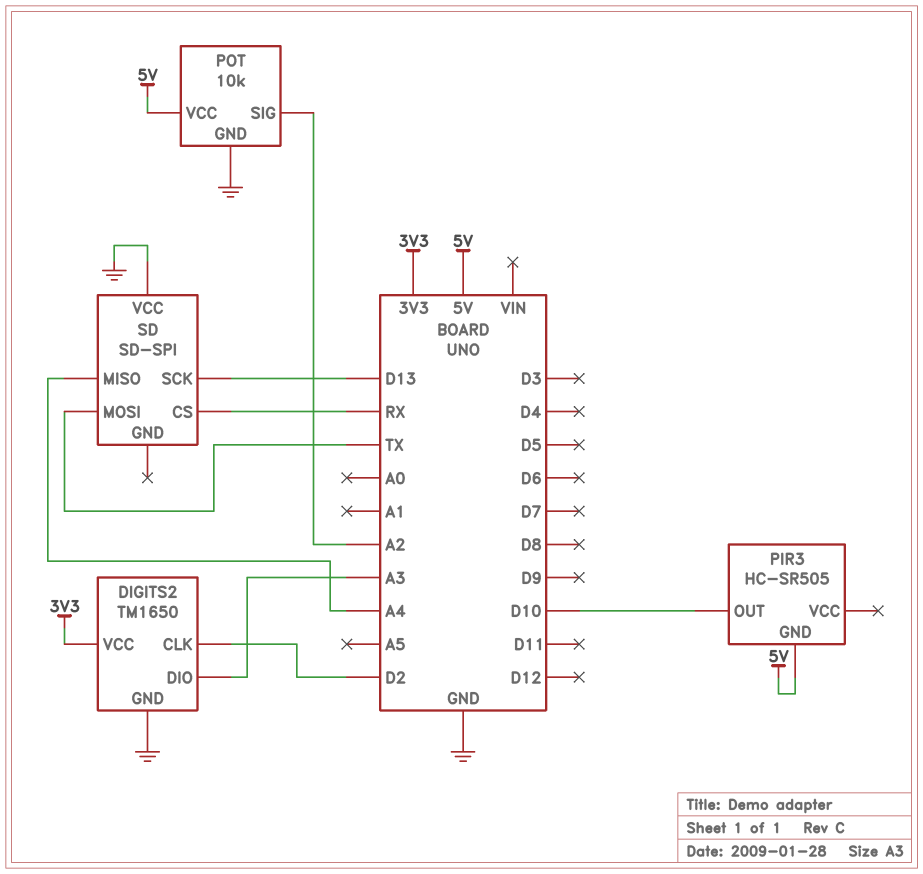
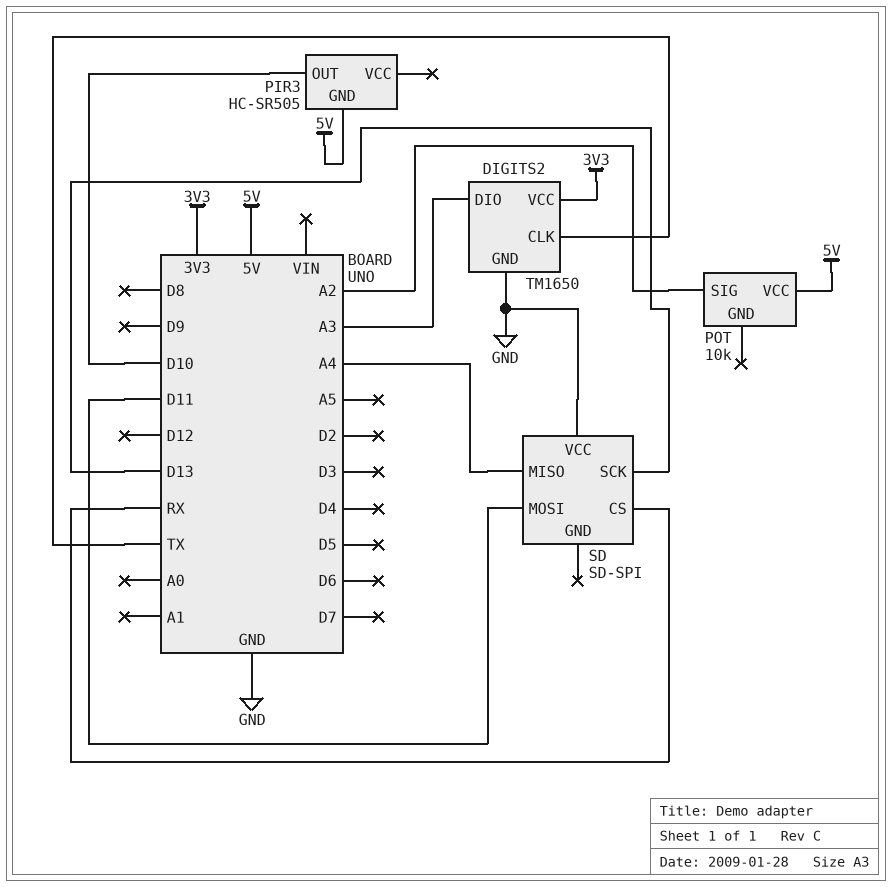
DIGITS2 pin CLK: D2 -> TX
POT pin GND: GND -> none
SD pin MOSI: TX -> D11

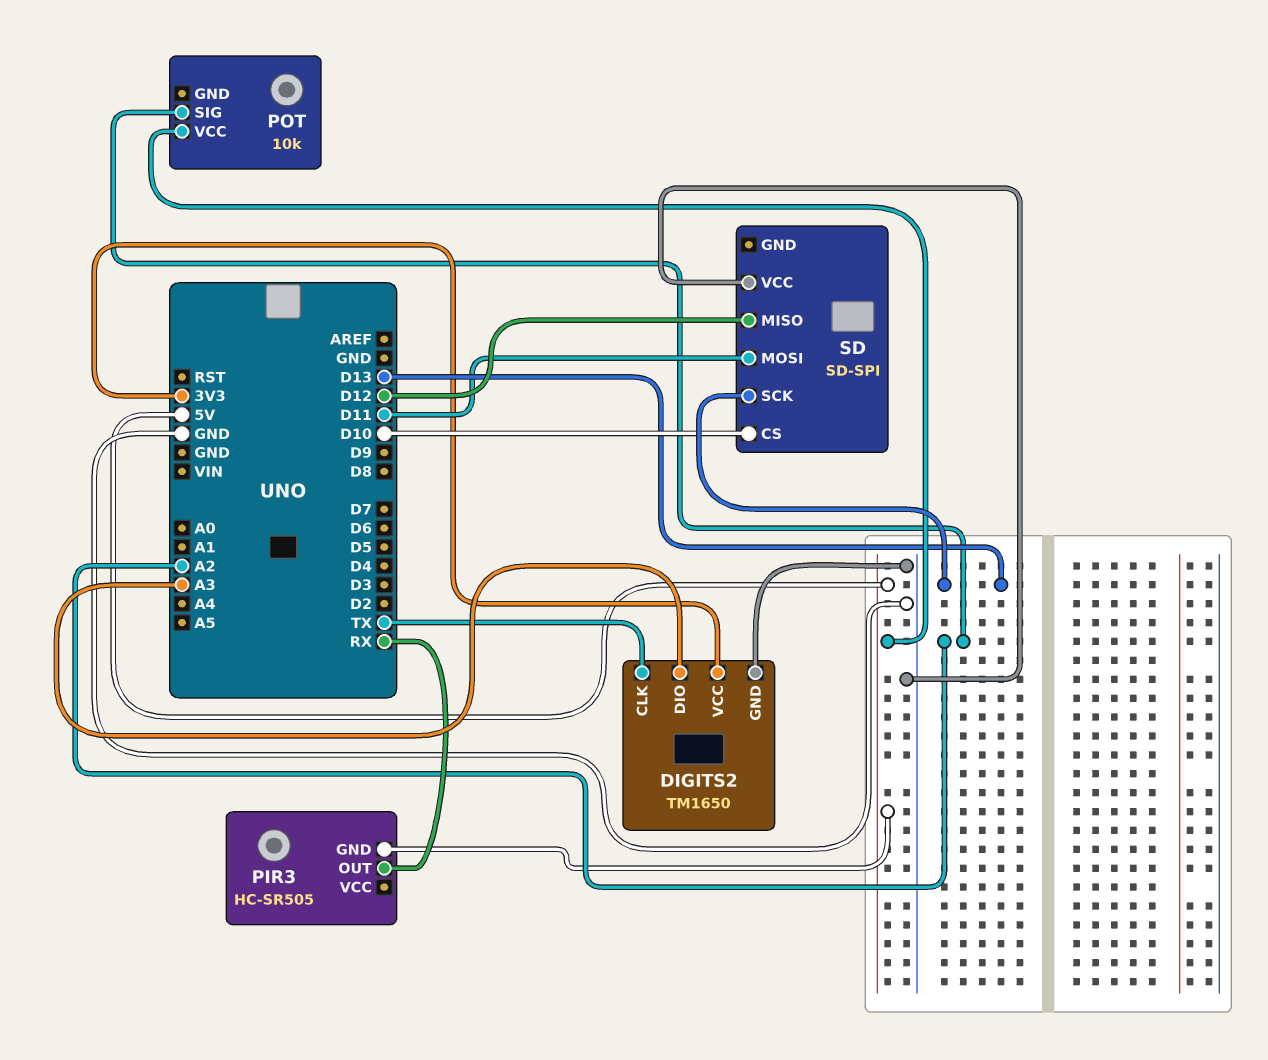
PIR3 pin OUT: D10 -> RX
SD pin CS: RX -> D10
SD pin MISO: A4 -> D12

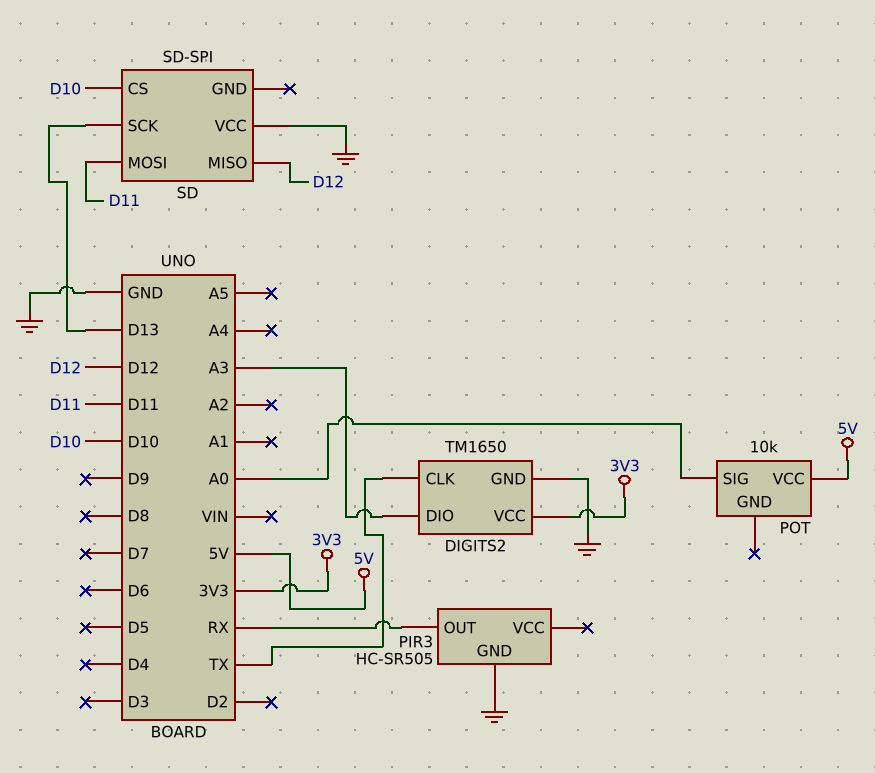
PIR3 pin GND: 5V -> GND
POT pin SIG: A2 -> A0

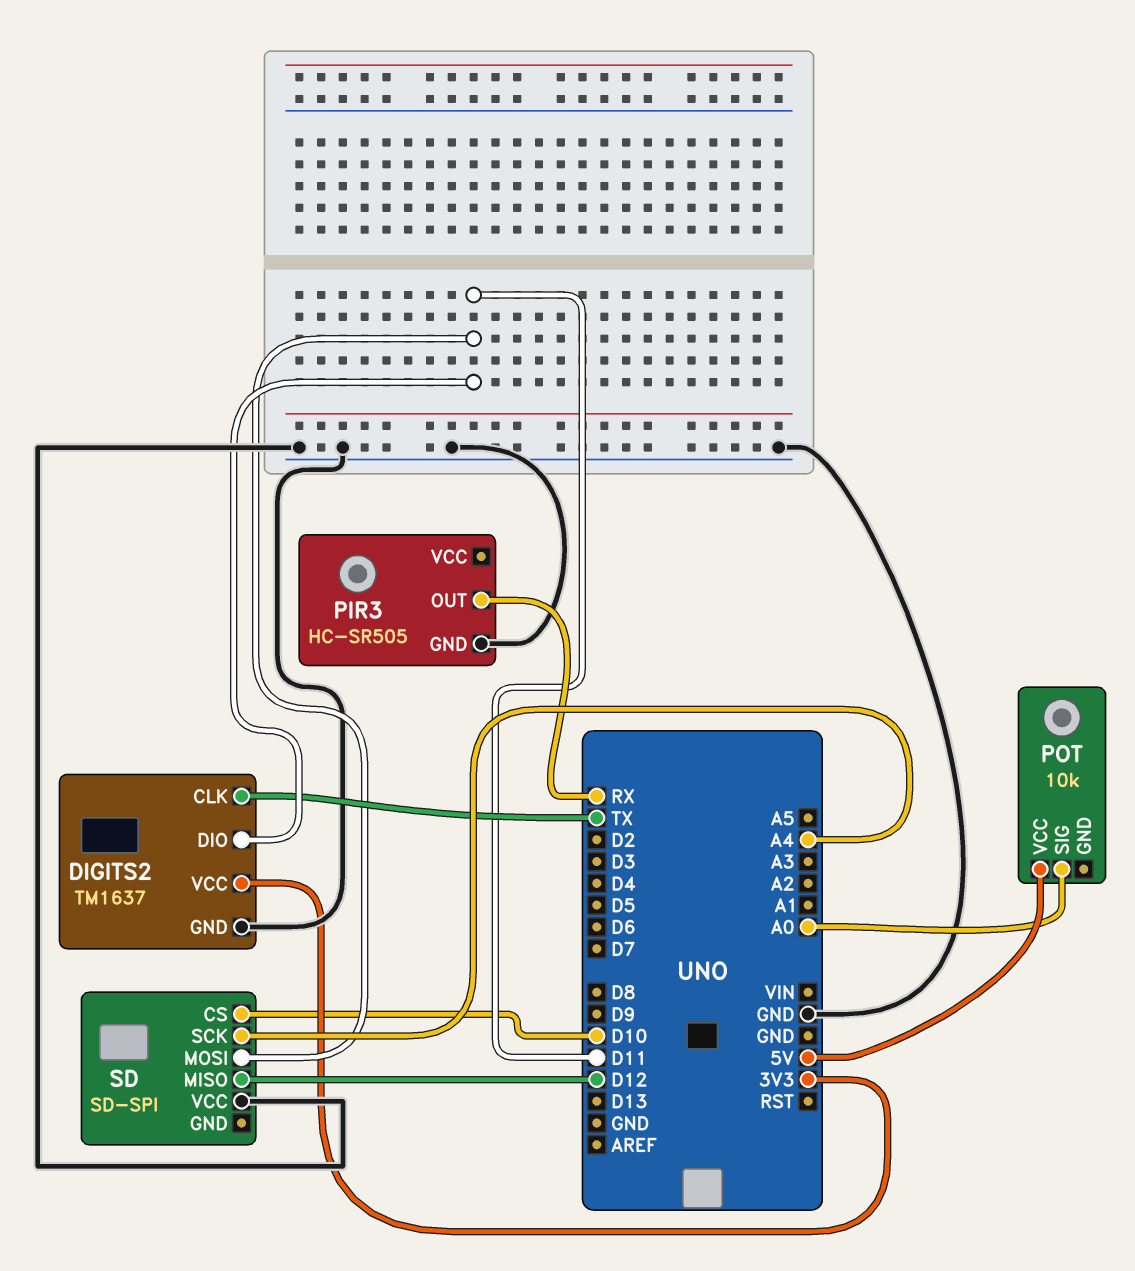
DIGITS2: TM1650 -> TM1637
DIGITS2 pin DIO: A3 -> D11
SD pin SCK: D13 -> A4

════

**The problem:** Copy each line of the records above without change, but do not include any picture.

**Your response:**
DIGITS2 pin CLK: D2 -> TX
POT pin GND: GND -> none
SD pin MOSI: TX -> D11

PIR3 pin OUT: D10 -> RX
SD pin CS: RX -> D10
SD pin MISO: A4 -> D12

PIR3 pin GND: 5V -> GND
POT pin SIG: A2 -> A0

DIGITS2: TM1650 -> TM1637
DIGITS2 pin DIO: A3 -> D11
SD pin SCK: D13 -> A4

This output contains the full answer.